[Spatial object tracking data]

>>>>

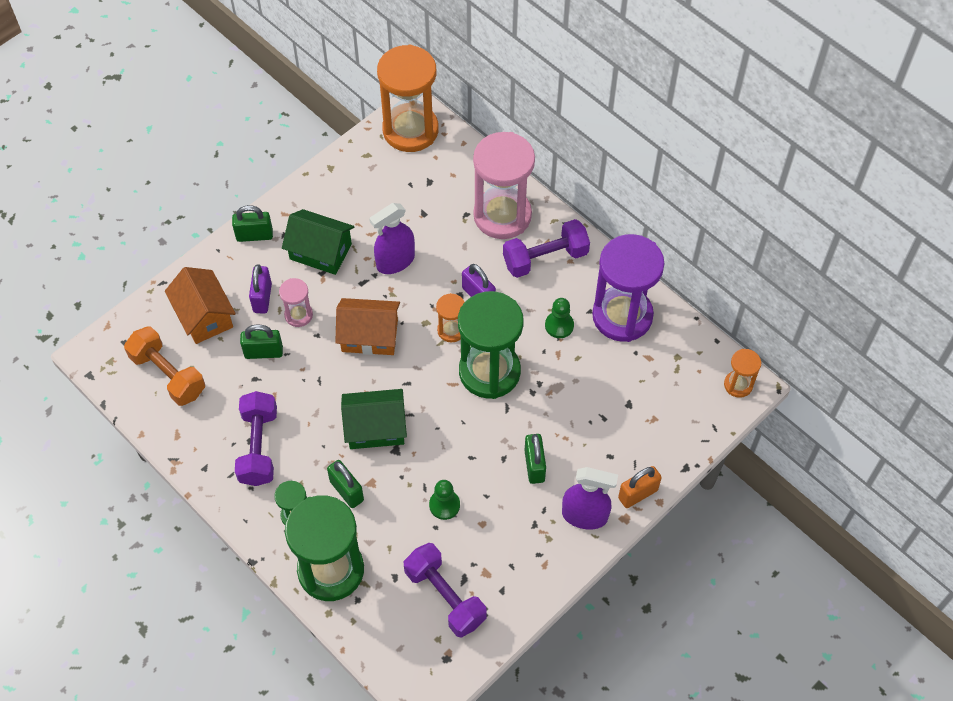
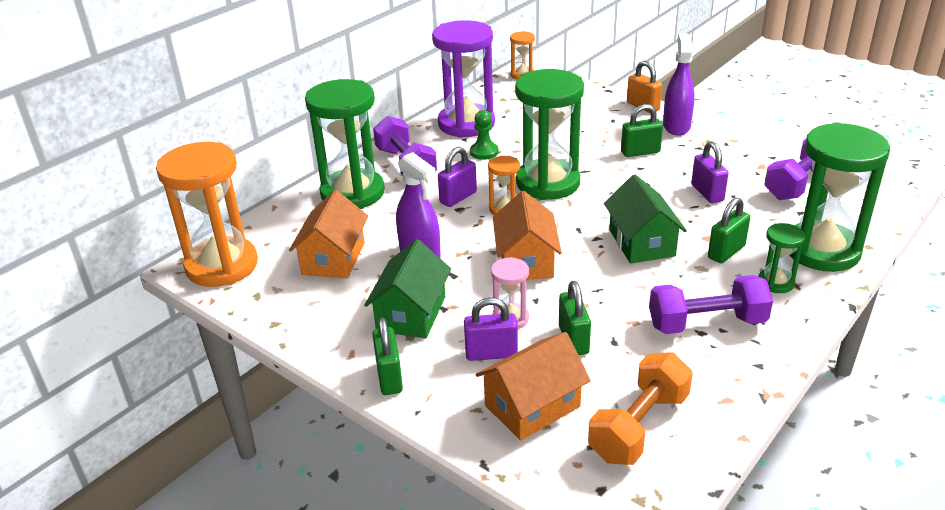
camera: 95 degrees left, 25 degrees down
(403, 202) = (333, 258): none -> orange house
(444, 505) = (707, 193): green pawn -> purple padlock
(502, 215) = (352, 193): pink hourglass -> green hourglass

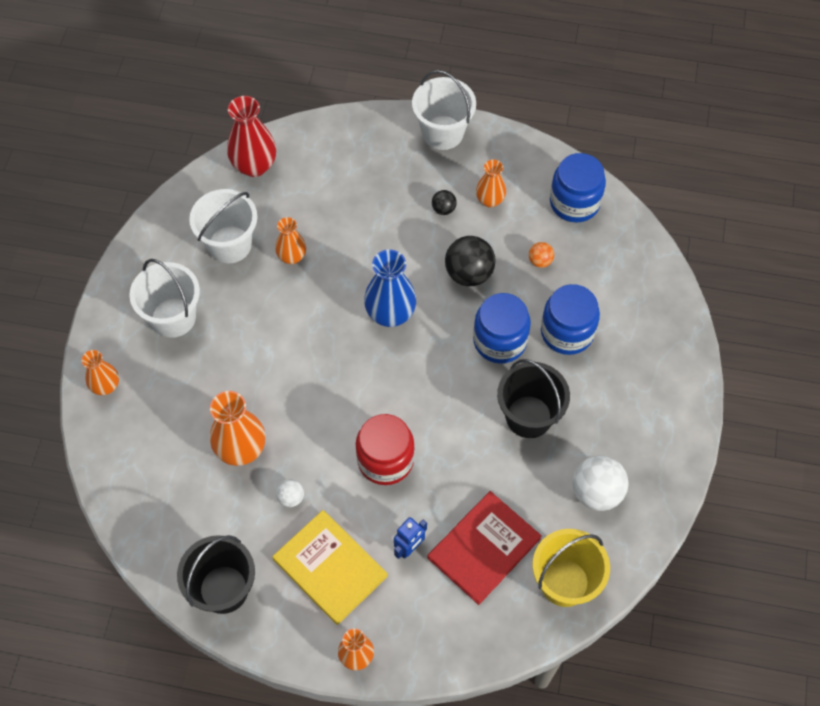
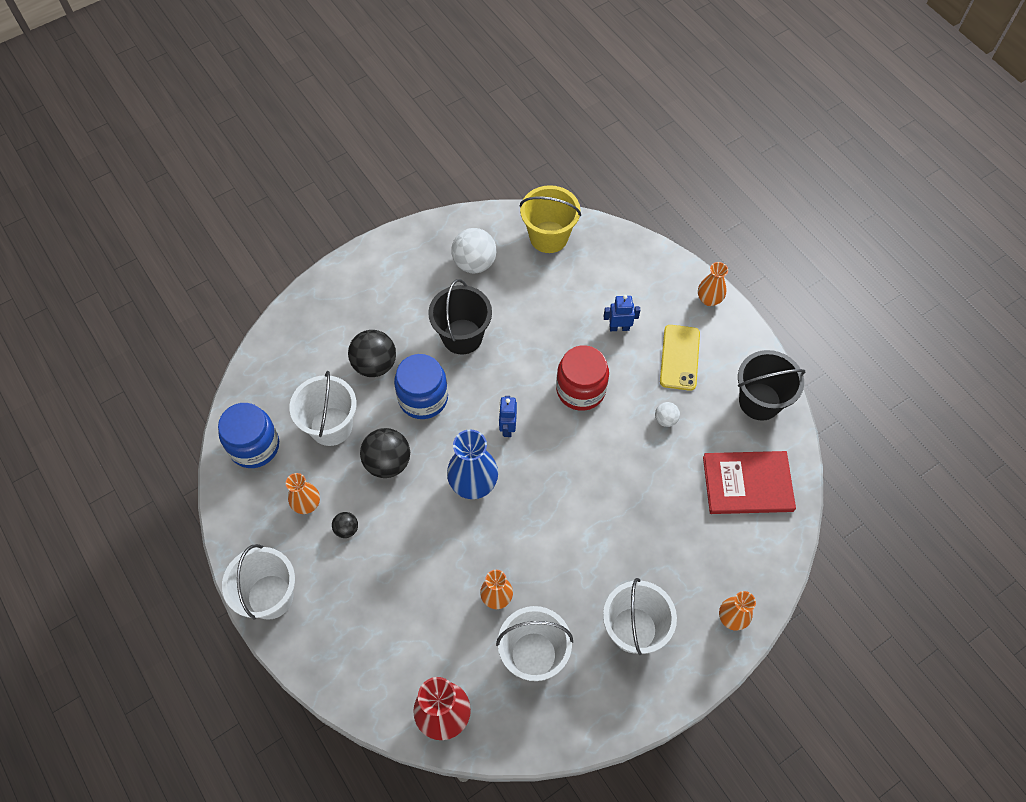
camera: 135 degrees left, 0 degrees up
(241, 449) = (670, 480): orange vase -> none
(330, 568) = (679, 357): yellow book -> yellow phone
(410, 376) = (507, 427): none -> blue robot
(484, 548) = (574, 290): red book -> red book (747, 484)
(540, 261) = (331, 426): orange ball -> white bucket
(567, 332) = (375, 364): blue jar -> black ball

<<<<

From first line to last, return the records verbatim without their pictures.

Task response:
camera: 95 degrees left, 25 degrees down
(403, 202) = (333, 258): none -> orange house
(444, 505) = (707, 193): green pawn -> purple padlock
(502, 215) = (352, 193): pink hourglass -> green hourglass

camera: 135 degrees left, 0 degrees up
(241, 449) = (670, 480): orange vase -> none
(330, 568) = (679, 357): yellow book -> yellow phone
(410, 376) = (507, 427): none -> blue robot
(484, 548) = (574, 290): red book -> red book (747, 484)
(540, 261) = (331, 426): orange ball -> white bucket
(567, 332) = (375, 364): blue jar -> black ball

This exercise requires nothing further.